Pull every line containing "purple" from the entries.
*** Opening EXCERPTED RECORDS ***
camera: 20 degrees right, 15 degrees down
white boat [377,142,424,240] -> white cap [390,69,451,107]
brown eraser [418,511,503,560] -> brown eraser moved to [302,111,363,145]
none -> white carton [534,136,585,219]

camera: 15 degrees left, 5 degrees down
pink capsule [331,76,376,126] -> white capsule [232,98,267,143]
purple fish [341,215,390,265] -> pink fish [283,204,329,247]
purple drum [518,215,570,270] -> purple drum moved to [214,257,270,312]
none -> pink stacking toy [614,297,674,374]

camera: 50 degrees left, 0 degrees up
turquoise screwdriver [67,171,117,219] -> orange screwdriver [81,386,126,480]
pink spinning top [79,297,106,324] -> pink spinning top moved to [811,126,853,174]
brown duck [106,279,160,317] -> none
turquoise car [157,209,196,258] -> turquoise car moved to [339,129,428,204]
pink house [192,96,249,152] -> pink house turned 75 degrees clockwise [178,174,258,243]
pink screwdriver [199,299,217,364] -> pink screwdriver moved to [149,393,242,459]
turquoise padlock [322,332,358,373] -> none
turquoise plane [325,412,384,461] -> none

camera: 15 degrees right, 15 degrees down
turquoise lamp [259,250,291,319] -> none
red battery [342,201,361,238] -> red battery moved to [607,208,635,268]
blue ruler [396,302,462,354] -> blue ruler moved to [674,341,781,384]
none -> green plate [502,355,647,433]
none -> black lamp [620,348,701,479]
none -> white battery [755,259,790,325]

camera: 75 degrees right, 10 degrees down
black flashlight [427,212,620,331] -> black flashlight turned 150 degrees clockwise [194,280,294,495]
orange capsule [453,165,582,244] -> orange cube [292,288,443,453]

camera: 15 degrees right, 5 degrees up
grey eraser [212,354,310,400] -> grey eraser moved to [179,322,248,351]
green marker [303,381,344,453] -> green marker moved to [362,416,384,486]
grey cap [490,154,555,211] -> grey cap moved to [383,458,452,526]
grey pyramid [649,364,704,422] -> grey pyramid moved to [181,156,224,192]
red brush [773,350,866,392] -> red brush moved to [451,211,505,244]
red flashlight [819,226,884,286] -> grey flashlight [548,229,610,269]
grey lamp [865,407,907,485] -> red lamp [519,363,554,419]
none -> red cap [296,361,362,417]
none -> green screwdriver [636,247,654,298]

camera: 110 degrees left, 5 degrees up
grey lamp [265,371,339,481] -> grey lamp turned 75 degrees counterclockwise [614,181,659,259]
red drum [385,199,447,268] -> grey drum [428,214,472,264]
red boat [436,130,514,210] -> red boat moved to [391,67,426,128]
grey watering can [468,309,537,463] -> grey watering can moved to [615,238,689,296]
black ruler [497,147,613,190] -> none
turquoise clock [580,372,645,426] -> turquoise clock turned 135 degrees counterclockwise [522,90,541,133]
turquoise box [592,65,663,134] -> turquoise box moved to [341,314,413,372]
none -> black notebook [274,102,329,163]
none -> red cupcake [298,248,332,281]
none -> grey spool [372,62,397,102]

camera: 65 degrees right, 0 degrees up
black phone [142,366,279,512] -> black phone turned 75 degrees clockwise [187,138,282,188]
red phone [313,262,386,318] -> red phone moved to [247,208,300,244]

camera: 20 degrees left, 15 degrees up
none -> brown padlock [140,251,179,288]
*** Closing EXCERPTED RECORDS ***
## TASK RESPONSE
purple fish [341,215,390,265] -> pink fish [283,204,329,247]
purple drum [518,215,570,270] -> purple drum moved to [214,257,270,312]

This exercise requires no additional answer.